**Data section**

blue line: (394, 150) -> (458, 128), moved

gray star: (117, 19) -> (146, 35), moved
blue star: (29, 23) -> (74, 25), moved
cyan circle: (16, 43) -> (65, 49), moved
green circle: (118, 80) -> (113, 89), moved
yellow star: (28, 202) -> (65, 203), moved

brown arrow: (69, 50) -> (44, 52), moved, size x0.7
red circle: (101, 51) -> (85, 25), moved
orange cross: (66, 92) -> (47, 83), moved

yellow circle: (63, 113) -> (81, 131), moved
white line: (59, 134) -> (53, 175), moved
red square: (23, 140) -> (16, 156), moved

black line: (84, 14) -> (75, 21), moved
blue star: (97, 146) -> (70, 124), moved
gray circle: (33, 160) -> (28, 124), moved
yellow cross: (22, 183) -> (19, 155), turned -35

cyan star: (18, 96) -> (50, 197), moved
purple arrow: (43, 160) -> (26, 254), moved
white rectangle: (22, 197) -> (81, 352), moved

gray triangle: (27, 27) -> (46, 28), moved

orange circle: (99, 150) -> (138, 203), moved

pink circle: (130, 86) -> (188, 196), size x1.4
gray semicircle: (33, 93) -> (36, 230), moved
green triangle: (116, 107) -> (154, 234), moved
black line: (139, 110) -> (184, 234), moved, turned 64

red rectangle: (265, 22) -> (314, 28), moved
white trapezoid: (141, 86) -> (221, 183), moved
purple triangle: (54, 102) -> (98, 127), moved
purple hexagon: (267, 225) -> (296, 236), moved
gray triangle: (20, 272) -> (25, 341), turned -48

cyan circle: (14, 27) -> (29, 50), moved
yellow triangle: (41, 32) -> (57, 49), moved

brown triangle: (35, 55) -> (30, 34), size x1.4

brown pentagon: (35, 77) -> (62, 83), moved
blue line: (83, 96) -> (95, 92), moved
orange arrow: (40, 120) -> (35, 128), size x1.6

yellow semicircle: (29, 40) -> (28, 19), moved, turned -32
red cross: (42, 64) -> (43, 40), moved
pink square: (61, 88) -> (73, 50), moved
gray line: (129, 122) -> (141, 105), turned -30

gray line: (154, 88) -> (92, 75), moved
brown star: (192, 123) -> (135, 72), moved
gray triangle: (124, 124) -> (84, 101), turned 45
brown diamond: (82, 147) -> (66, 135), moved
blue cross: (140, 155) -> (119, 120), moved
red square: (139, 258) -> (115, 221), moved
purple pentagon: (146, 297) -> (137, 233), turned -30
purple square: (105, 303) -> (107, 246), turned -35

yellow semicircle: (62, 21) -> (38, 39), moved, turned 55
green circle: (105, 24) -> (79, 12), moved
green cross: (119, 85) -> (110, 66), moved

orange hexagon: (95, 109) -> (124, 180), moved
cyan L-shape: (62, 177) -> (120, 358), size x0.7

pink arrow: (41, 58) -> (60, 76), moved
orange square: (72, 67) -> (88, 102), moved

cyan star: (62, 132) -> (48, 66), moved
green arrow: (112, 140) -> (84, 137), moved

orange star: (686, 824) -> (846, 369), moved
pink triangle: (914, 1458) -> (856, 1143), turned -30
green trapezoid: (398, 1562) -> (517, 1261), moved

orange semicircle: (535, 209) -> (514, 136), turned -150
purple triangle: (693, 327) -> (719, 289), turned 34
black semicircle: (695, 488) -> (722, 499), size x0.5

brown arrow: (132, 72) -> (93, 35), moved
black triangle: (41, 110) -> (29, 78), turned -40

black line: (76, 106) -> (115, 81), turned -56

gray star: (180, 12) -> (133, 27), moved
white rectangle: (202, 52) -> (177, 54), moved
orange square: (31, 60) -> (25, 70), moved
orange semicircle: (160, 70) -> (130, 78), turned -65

**Activity**
Beginning at the line with "cyan circle: (16, 43) -> (65, 49), moved" and ending at the line with "brown triangle: (35, 55)", reproduce each line of the data above exactly, and add no other lines.

**Answer**
cyan circle: (16, 43) -> (65, 49), moved
green circle: (118, 80) -> (113, 89), moved
yellow star: (28, 202) -> (65, 203), moved

brown arrow: (69, 50) -> (44, 52), moved, size x0.7
red circle: (101, 51) -> (85, 25), moved
orange cross: (66, 92) -> (47, 83), moved

yellow circle: (63, 113) -> (81, 131), moved
white line: (59, 134) -> (53, 175), moved
red square: (23, 140) -> (16, 156), moved

black line: (84, 14) -> (75, 21), moved
blue star: (97, 146) -> (70, 124), moved
gray circle: (33, 160) -> (28, 124), moved
yellow cross: (22, 183) -> (19, 155), turned -35

cyan star: (18, 96) -> (50, 197), moved
purple arrow: (43, 160) -> (26, 254), moved
white rectangle: (22, 197) -> (81, 352), moved

gray triangle: (27, 27) -> (46, 28), moved

orange circle: (99, 150) -> (138, 203), moved

pink circle: (130, 86) -> (188, 196), size x1.4
gray semicircle: (33, 93) -> (36, 230), moved
green triangle: (116, 107) -> (154, 234), moved
black line: (139, 110) -> (184, 234), moved, turned 64

red rectangle: (265, 22) -> (314, 28), moved
white trapezoid: (141, 86) -> (221, 183), moved
purple triangle: (54, 102) -> (98, 127), moved
purple hexagon: (267, 225) -> (296, 236), moved
gray triangle: (20, 272) -> (25, 341), turned -48

cyan circle: (14, 27) -> (29, 50), moved
yellow triangle: (41, 32) -> (57, 49), moved

brown triangle: (35, 55) -> (30, 34), size x1.4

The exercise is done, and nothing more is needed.